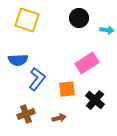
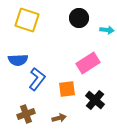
pink rectangle: moved 1 px right
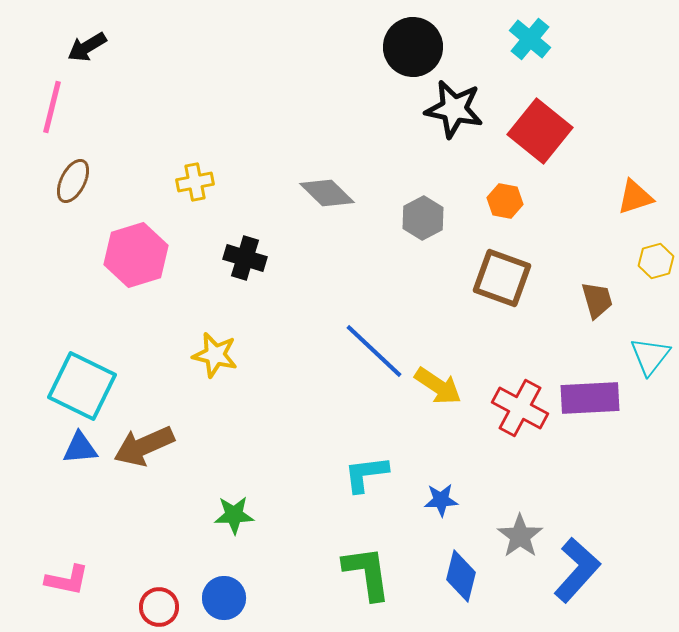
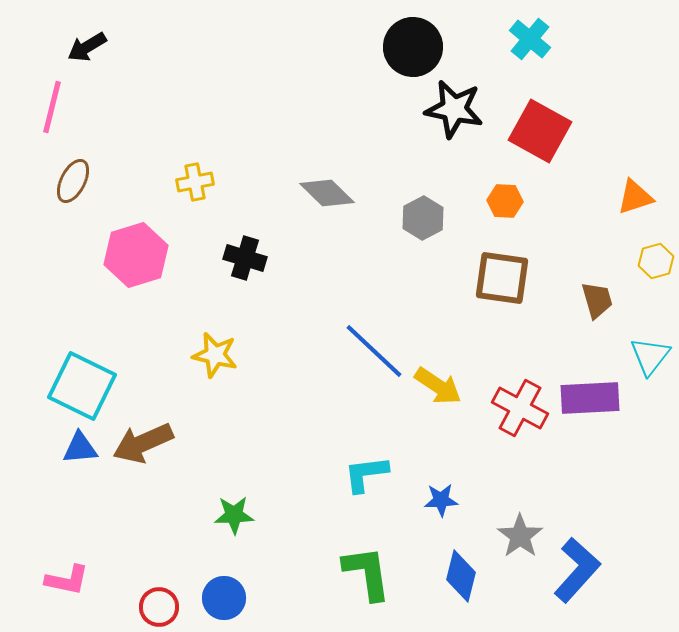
red square: rotated 10 degrees counterclockwise
orange hexagon: rotated 8 degrees counterclockwise
brown square: rotated 12 degrees counterclockwise
brown arrow: moved 1 px left, 3 px up
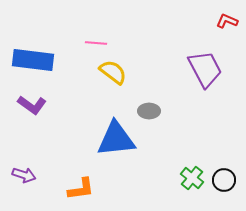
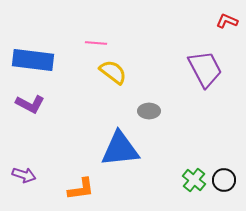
purple L-shape: moved 2 px left, 1 px up; rotated 8 degrees counterclockwise
blue triangle: moved 4 px right, 10 px down
green cross: moved 2 px right, 2 px down
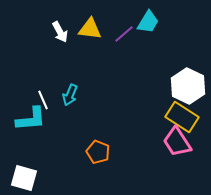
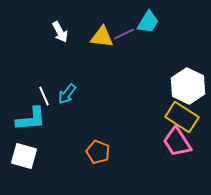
yellow triangle: moved 12 px right, 8 px down
purple line: rotated 15 degrees clockwise
cyan arrow: moved 3 px left, 1 px up; rotated 15 degrees clockwise
white line: moved 1 px right, 4 px up
white square: moved 22 px up
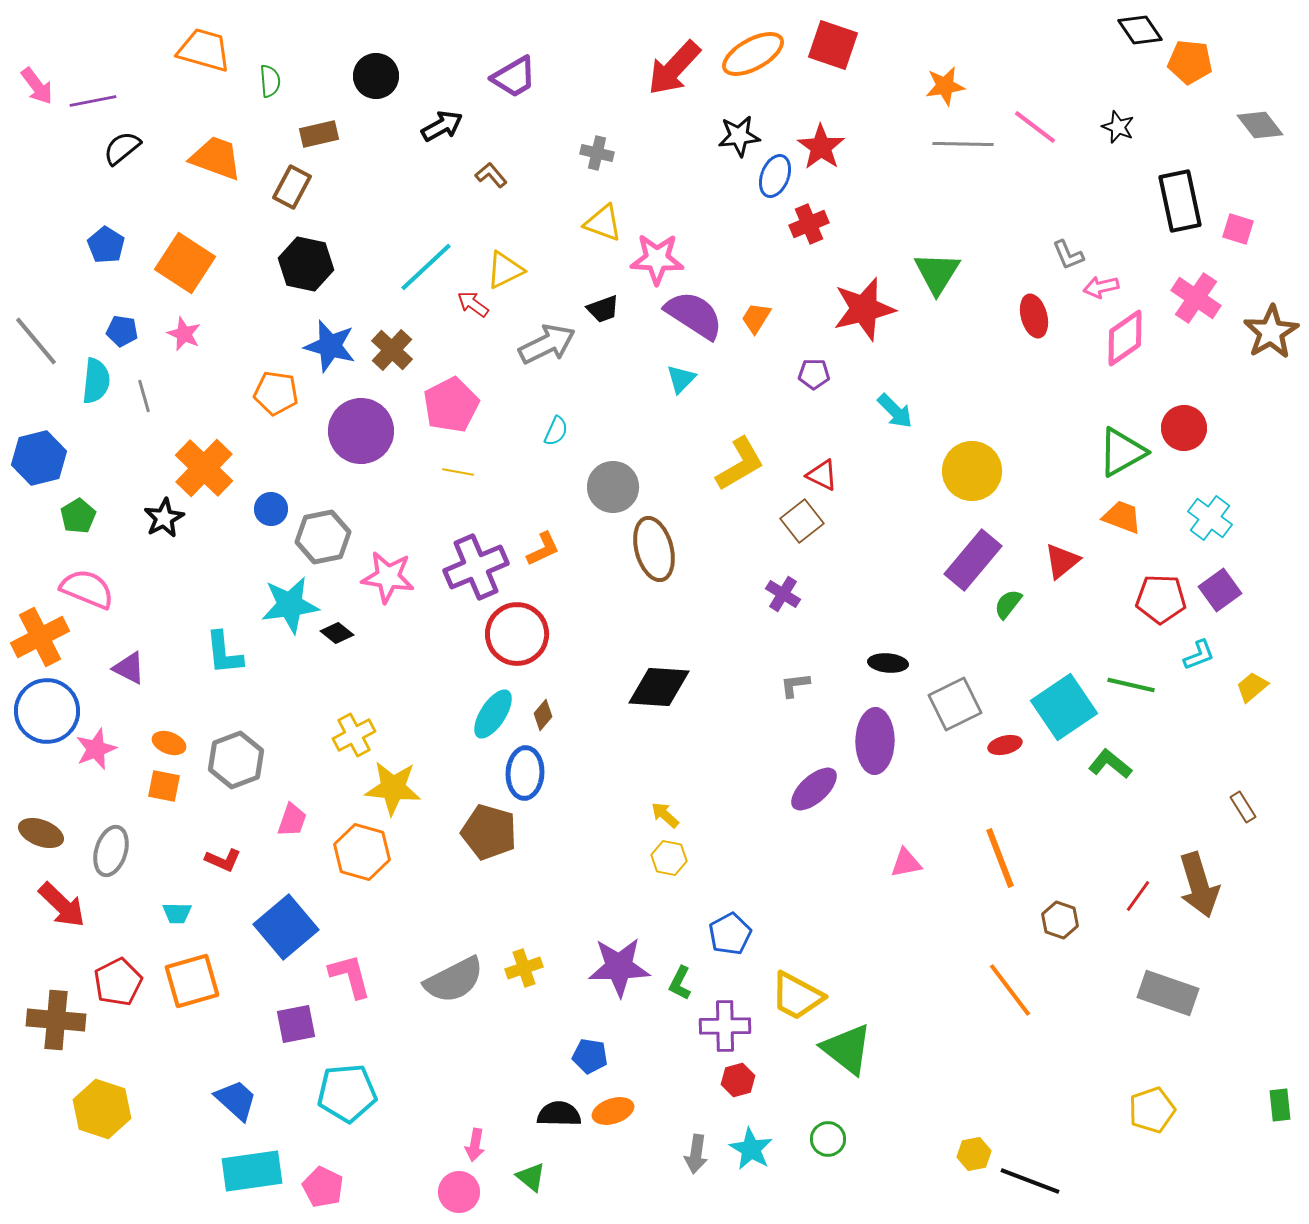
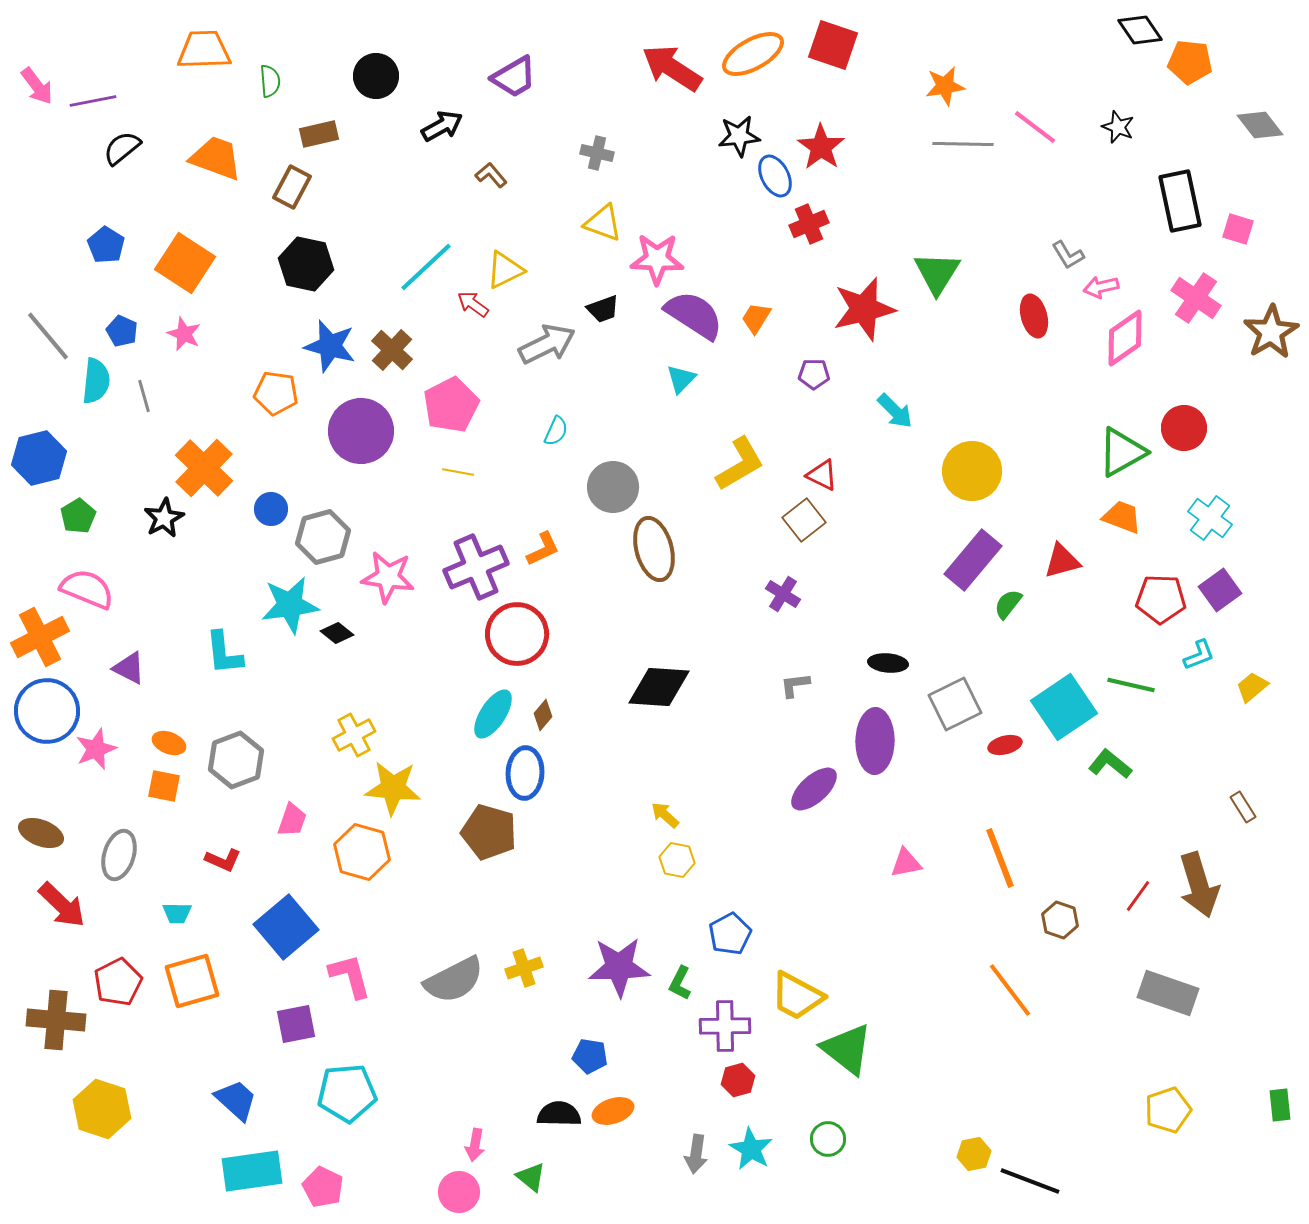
orange trapezoid at (204, 50): rotated 18 degrees counterclockwise
red arrow at (674, 68): moved 2 px left; rotated 80 degrees clockwise
blue ellipse at (775, 176): rotated 48 degrees counterclockwise
gray L-shape at (1068, 255): rotated 8 degrees counterclockwise
blue pentagon at (122, 331): rotated 16 degrees clockwise
gray line at (36, 341): moved 12 px right, 5 px up
brown square at (802, 521): moved 2 px right, 1 px up
gray hexagon at (323, 537): rotated 4 degrees counterclockwise
red triangle at (1062, 561): rotated 24 degrees clockwise
gray ellipse at (111, 851): moved 8 px right, 4 px down
yellow hexagon at (669, 858): moved 8 px right, 2 px down
yellow pentagon at (1152, 1110): moved 16 px right
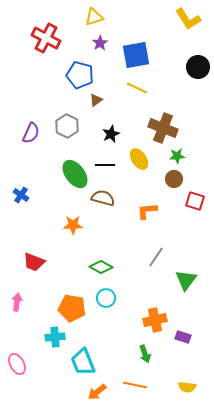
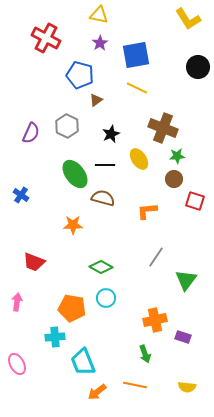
yellow triangle: moved 5 px right, 2 px up; rotated 30 degrees clockwise
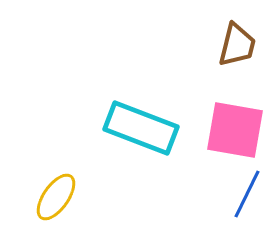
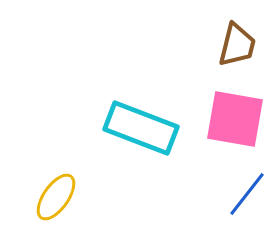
pink square: moved 11 px up
blue line: rotated 12 degrees clockwise
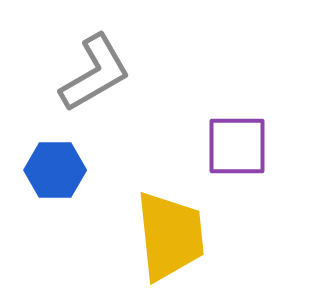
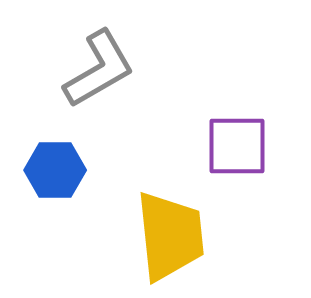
gray L-shape: moved 4 px right, 4 px up
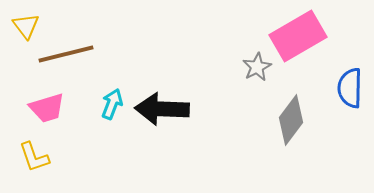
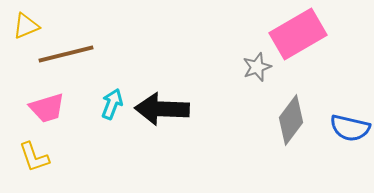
yellow triangle: rotated 44 degrees clockwise
pink rectangle: moved 2 px up
gray star: rotated 8 degrees clockwise
blue semicircle: moved 40 px down; rotated 78 degrees counterclockwise
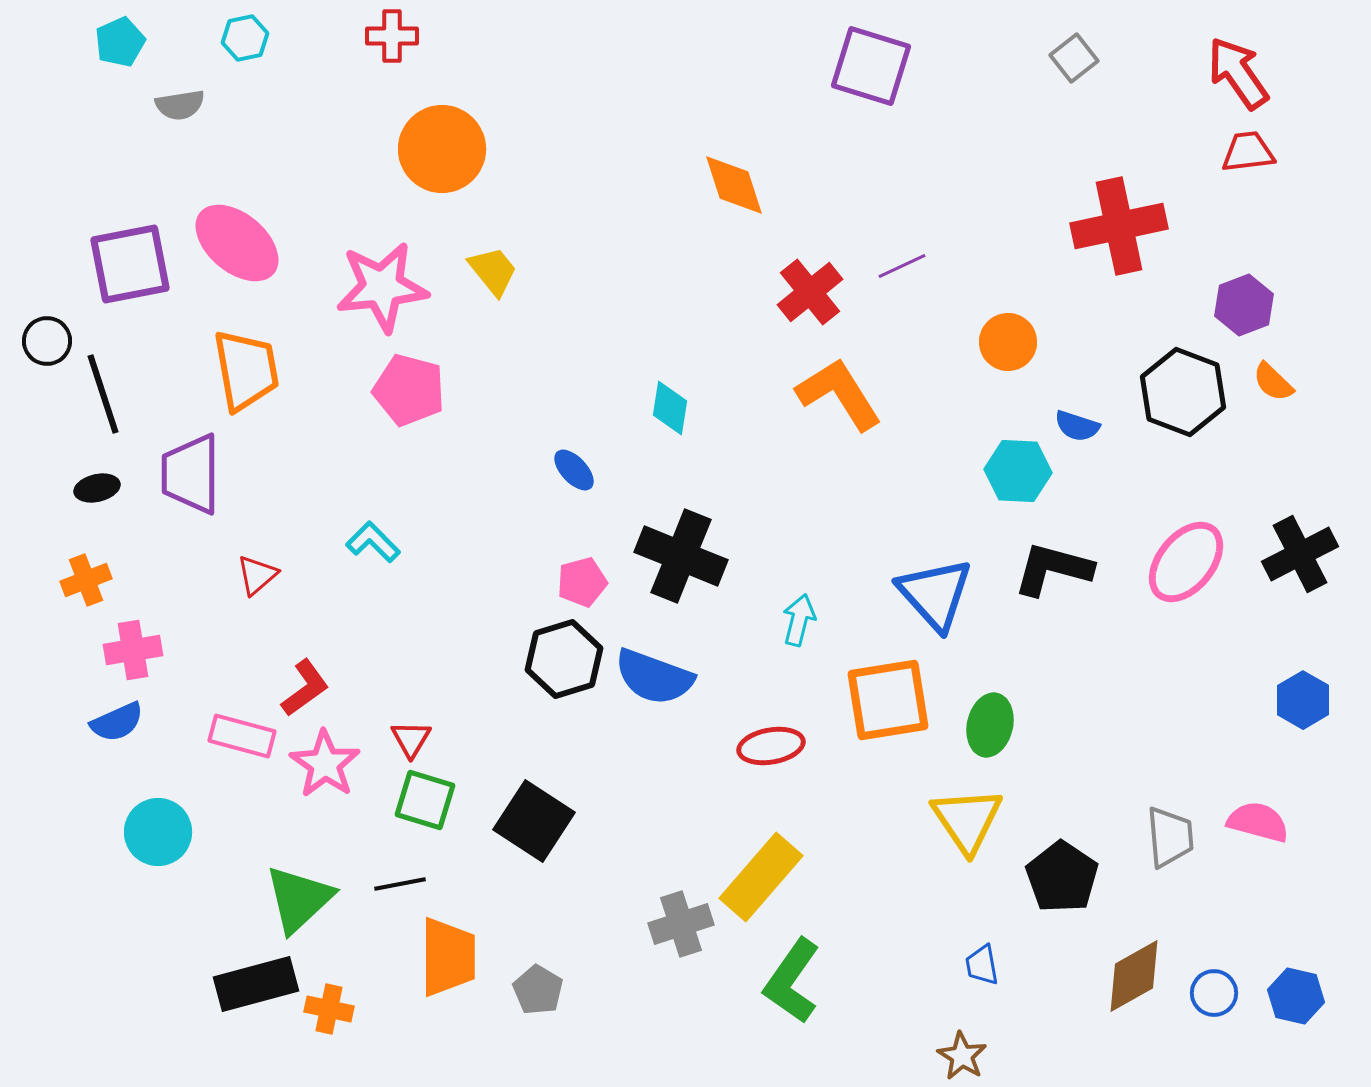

### THE PROBLEM
Rewrite every text line of the material above, substituting "anticlockwise" for each occurrence of "counterclockwise" and keeping everything else the same. Leave the pictures out of your answer.

### TASK OUTPUT
pink rectangle: moved 1 px right
red square: rotated 10 degrees anticlockwise
orange hexagon: rotated 8 degrees anticlockwise
brown square: rotated 12 degrees anticlockwise
brown arrow: moved 1 px left, 3 px up
purple L-shape: moved 2 px left, 1 px up; rotated 8 degrees anticlockwise
blue triangle: moved 4 px right, 10 px down
green cross: moved 2 px right, 2 px down
yellow triangle: moved 12 px right, 8 px down
purple line: rotated 15 degrees clockwise
cyan arrow: moved 3 px left, 1 px up; rotated 15 degrees clockwise
white line: moved 1 px right, 4 px up
white square: moved 22 px up
orange trapezoid at (204, 50): rotated 18 degrees anticlockwise
red arrow at (674, 68): moved 2 px left; rotated 80 degrees clockwise
blue ellipse at (775, 176): rotated 48 degrees anticlockwise
gray L-shape at (1068, 255): rotated 8 degrees anticlockwise
blue pentagon at (122, 331): rotated 16 degrees clockwise
gray line at (36, 341): moved 12 px right, 5 px up
brown square at (802, 521): moved 2 px right, 1 px up
gray hexagon at (323, 537): rotated 4 degrees anticlockwise
red triangle at (1062, 561): rotated 24 degrees clockwise
gray ellipse at (111, 851): moved 8 px right, 4 px down
yellow hexagon at (669, 858): moved 8 px right, 2 px down
yellow pentagon at (1152, 1110): moved 16 px right
yellow triangle: moved 5 px right, 2 px up; rotated 30 degrees clockwise
pink square: moved 11 px up
blue line: rotated 12 degrees clockwise
gray L-shape: moved 4 px right, 4 px up
yellow triangle: rotated 44 degrees clockwise
pink rectangle: moved 2 px up
gray star: rotated 8 degrees clockwise
blue semicircle: moved 40 px down; rotated 78 degrees anticlockwise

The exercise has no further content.